■ Object state change records ■
- - - - - - -

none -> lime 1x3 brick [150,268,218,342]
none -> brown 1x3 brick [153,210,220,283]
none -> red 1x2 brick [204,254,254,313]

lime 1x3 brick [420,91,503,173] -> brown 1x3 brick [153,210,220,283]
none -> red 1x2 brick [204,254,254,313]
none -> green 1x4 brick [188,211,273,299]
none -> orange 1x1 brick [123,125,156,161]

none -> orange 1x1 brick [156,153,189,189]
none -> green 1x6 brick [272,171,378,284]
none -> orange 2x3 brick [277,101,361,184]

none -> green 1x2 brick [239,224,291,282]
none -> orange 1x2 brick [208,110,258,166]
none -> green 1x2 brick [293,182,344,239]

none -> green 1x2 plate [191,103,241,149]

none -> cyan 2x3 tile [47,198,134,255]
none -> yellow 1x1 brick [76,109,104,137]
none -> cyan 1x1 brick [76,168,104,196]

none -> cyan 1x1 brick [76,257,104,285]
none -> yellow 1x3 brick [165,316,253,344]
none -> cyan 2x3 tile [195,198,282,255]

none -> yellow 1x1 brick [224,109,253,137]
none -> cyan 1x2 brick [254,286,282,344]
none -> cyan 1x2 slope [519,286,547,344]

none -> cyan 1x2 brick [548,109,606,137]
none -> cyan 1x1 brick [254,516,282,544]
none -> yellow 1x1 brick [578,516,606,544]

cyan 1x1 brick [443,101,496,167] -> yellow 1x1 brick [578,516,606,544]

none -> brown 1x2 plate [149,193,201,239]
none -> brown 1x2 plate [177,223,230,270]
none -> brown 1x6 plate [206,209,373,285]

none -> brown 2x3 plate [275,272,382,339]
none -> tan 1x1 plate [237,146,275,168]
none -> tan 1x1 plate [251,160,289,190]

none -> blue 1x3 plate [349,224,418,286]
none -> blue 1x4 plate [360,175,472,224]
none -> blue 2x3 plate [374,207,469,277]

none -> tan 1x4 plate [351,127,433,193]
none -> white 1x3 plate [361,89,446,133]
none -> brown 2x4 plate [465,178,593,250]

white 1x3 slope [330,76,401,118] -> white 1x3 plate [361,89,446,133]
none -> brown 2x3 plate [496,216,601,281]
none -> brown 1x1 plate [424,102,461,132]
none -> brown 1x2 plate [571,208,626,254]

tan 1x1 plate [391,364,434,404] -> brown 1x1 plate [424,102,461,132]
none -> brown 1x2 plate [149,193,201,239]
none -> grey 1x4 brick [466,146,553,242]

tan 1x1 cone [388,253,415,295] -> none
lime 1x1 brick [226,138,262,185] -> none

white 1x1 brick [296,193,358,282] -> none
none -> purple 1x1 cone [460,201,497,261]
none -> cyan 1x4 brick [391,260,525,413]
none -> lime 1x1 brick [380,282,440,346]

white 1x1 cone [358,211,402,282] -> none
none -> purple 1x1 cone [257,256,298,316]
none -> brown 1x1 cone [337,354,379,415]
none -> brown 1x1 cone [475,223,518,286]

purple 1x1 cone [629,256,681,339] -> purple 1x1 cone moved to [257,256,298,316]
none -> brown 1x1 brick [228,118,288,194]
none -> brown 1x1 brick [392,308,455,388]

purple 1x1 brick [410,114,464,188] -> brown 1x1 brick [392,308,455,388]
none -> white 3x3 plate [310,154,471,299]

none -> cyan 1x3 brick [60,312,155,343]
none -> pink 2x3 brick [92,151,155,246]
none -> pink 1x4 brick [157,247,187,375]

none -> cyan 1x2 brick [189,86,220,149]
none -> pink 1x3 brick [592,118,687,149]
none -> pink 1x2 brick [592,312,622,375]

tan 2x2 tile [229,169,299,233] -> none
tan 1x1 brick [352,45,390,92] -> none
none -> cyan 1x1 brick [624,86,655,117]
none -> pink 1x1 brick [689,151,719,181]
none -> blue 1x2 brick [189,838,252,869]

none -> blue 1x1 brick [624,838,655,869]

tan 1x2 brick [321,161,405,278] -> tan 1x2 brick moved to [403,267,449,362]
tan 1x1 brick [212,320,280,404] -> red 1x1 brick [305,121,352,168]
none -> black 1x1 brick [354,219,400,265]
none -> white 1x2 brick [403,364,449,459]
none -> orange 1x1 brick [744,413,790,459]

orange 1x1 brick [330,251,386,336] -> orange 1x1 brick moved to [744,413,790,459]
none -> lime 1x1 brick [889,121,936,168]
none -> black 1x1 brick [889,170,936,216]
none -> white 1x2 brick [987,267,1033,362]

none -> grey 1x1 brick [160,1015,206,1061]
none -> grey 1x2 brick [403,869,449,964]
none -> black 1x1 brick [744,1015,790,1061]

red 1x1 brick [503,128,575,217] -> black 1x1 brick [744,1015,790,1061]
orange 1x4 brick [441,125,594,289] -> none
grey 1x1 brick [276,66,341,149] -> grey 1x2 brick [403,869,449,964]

- - - - - - -

■ What to do ■
Above are some records; copy exactly the lines from the one with "none -> brown 1x1 brick [392,308,455,388]" through the one with "tan 1x2 brick [321,161,405,278]", both included, and no others.

■ Task result ■
none -> brown 1x1 brick [392,308,455,388]

purple 1x1 brick [410,114,464,188] -> brown 1x1 brick [392,308,455,388]
none -> white 3x3 plate [310,154,471,299]

none -> cyan 1x3 brick [60,312,155,343]
none -> pink 2x3 brick [92,151,155,246]
none -> pink 1x4 brick [157,247,187,375]

none -> cyan 1x2 brick [189,86,220,149]
none -> pink 1x3 brick [592,118,687,149]
none -> pink 1x2 brick [592,312,622,375]

tan 2x2 tile [229,169,299,233] -> none
tan 1x1 brick [352,45,390,92] -> none
none -> cyan 1x1 brick [624,86,655,117]
none -> pink 1x1 brick [689,151,719,181]
none -> blue 1x2 brick [189,838,252,869]

none -> blue 1x1 brick [624,838,655,869]

tan 1x2 brick [321,161,405,278] -> tan 1x2 brick moved to [403,267,449,362]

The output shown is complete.